++++ Source material ++++

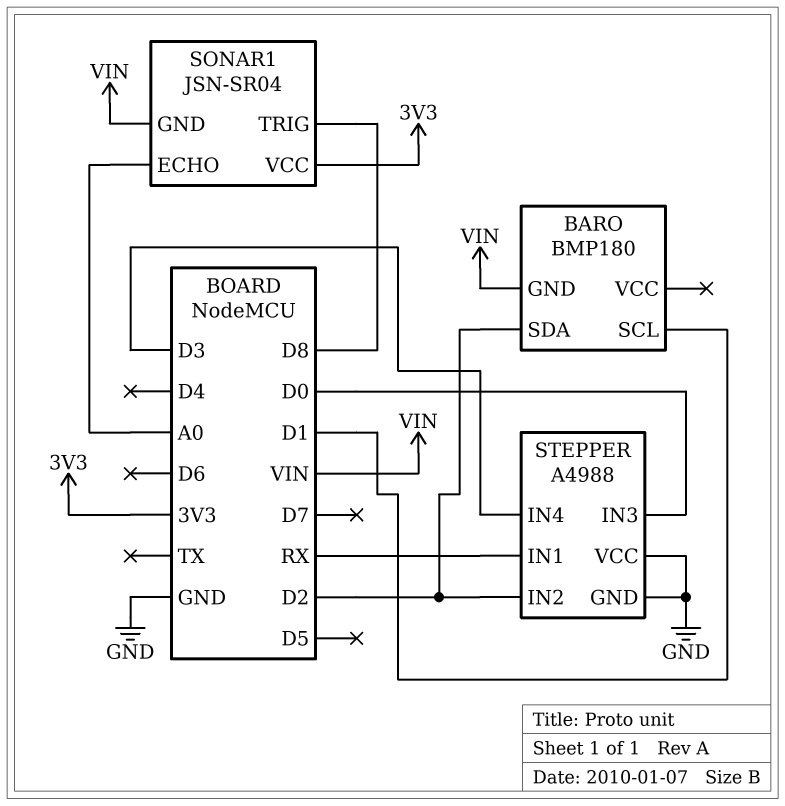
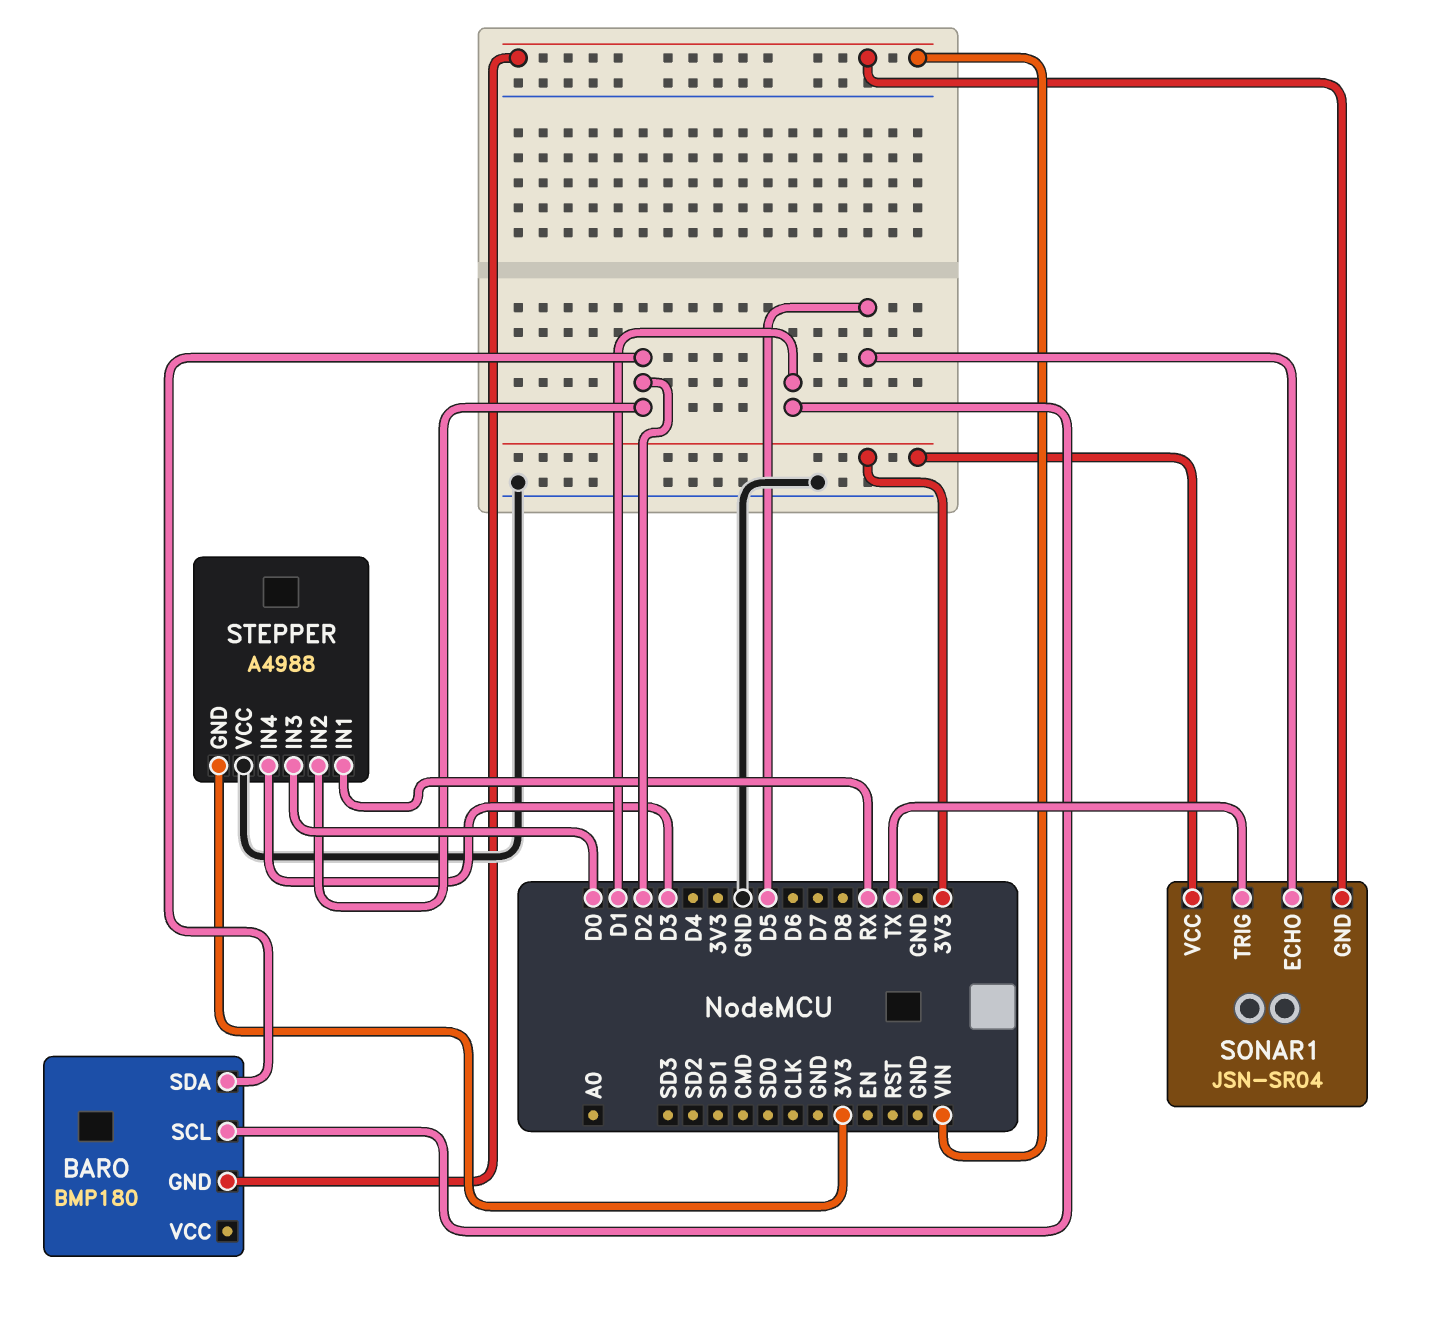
SONAR1 pin ECHO: A0 -> D5
SONAR1 pin TRIG: D8 -> TX
STEPPER pin GND: GND -> 3V3

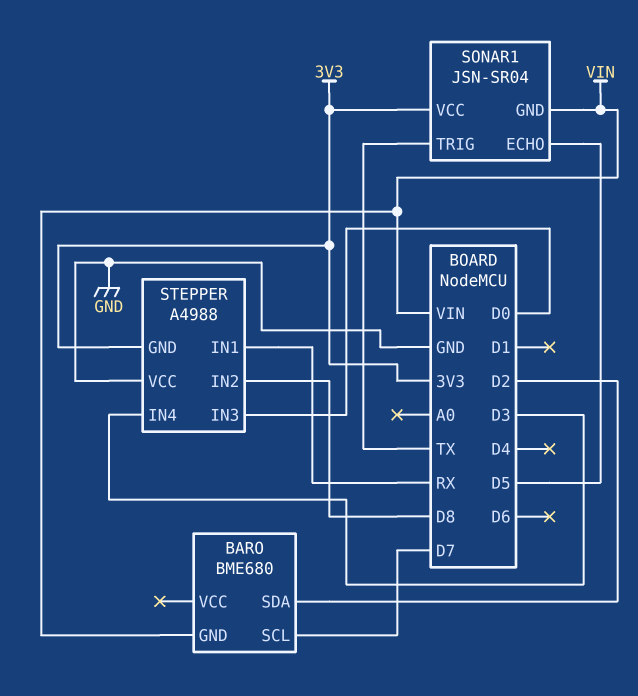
BARO: BMP180 -> BME680
BARO pin SCL: D1 -> D7
STEPPER pin IN2: D2 -> D8

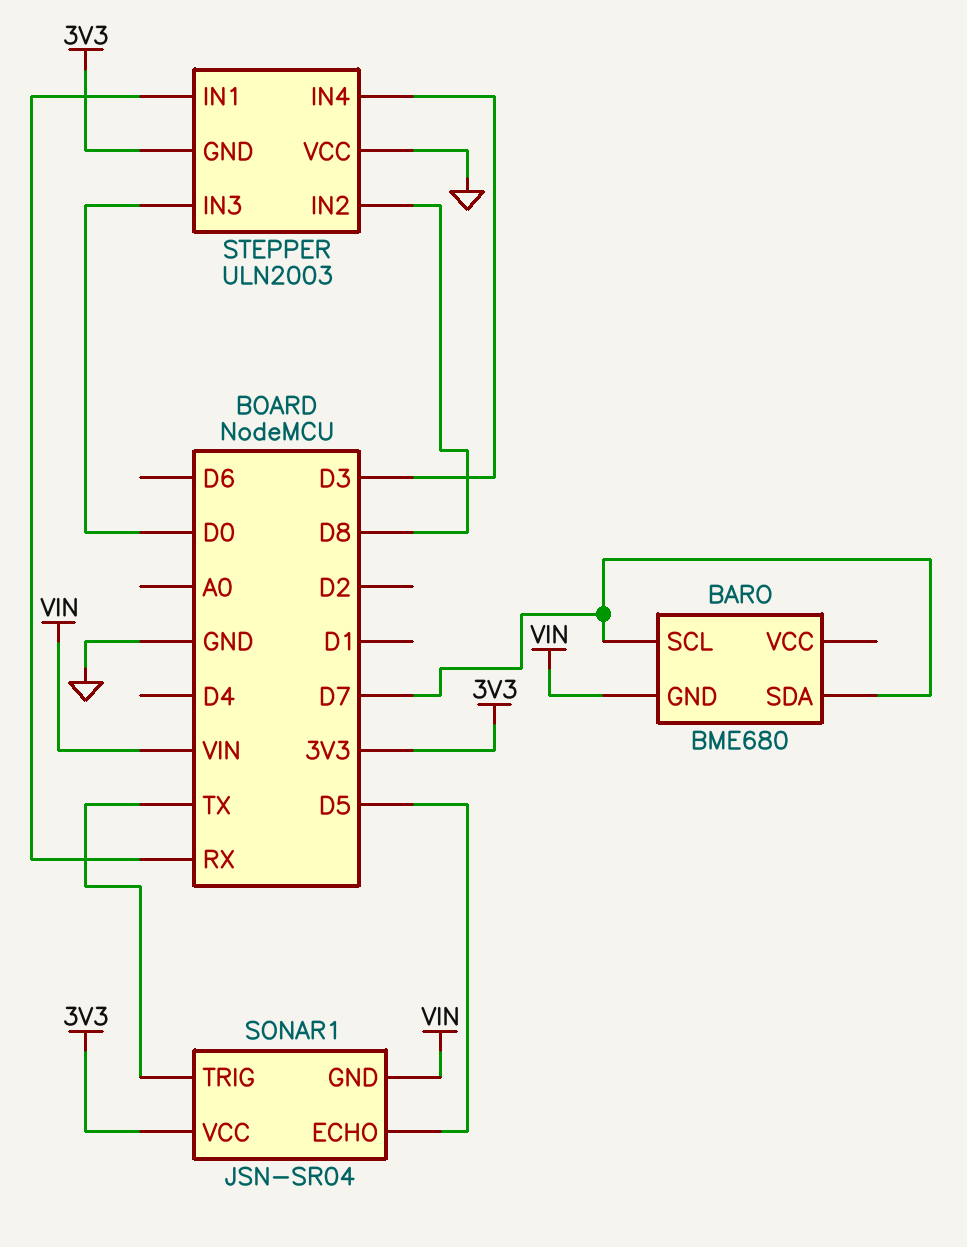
BARO pin SDA: D2 -> D7
STEPPER: A4988 -> ULN2003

++++

» What is needed
Reproduce all of the data exactly, omitting each picture it holds.

» Response for this exercise
SONAR1 pin ECHO: A0 -> D5
SONAR1 pin TRIG: D8 -> TX
STEPPER pin GND: GND -> 3V3

BARO: BMP180 -> BME680
BARO pin SCL: D1 -> D7
STEPPER pin IN2: D2 -> D8

BARO pin SDA: D2 -> D7
STEPPER: A4988 -> ULN2003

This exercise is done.